THE PROBLEM
Using the listing below, retype exactly the lines starting at the one with "black square: (342, 129)" and ending at the one with "yellow rectangle: (291, 233)", and include both.

▶

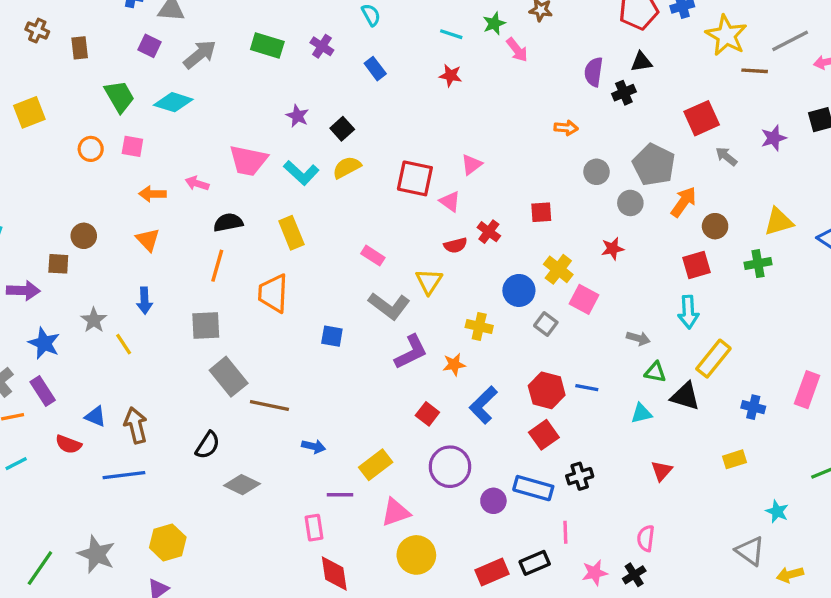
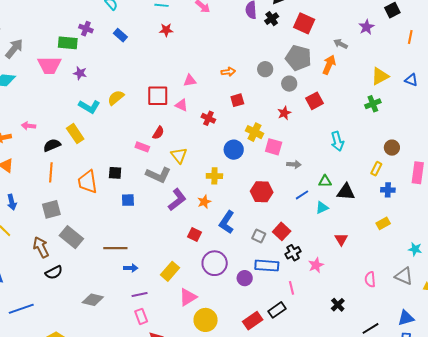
green rectangle: (267, 45) -> (68, 43), moved
red square: (702, 118) -> (304, 23), moved, turned -30
orange arrow: (566, 128) -> (228, 72), moved
black square: (342, 129) -> (115, 173), moved, turned -32
pink trapezoid: (248, 161) -> (49, 65), moved
pink triangle: (471, 165) -> (190, 80), turned 40
orange arrow: (684, 202) -> (329, 65), moved
brown circle: (715, 226) -> (392, 148), moved
yellow rectangle: (291, 233) -> (75, 134), moved
red semicircle: (455, 245) -> (158, 133), moved, turned -32
red square: (696, 265) -> (314, 101), moved
gray square: (546, 324) -> (259, 236), moved
gray arrow: (638, 338) -> (294, 164), moved
yellow rectangle: (713, 359) -> (376, 169), moved, size x0.6
blue line: (587, 388) -> (302, 195), moved, turned -32
red hexagon: (547, 390) -> (262, 192), moved
brown line: (269, 405) -> (115, 248), moved
brown arrow: (136, 425) -> (41, 247), moved
red square: (544, 435) -> (282, 231), moved
black semicircle: (208, 445) -> (54, 272), moved, turned 42
purple line: (340, 495) -> (140, 294), moved
pink semicircle: (646, 538) -> (370, 279), moved
pink star: (595, 573) -> (316, 265), moved

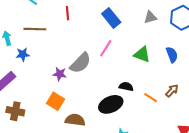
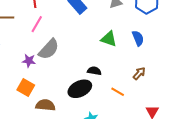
pink line: (106, 48) -> (37, 24), moved
orange line: (151, 98) -> (118, 92), moved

◀

TASK SOLUTION
black square: (342, 129) -> (115, 173), moved, turned -32
pink trapezoid: (248, 161) -> (49, 65), moved
pink triangle: (471, 165) -> (190, 80), turned 40
orange arrow: (684, 202) -> (329, 65), moved
brown circle: (715, 226) -> (392, 148), moved
yellow rectangle: (291, 233) -> (75, 134), moved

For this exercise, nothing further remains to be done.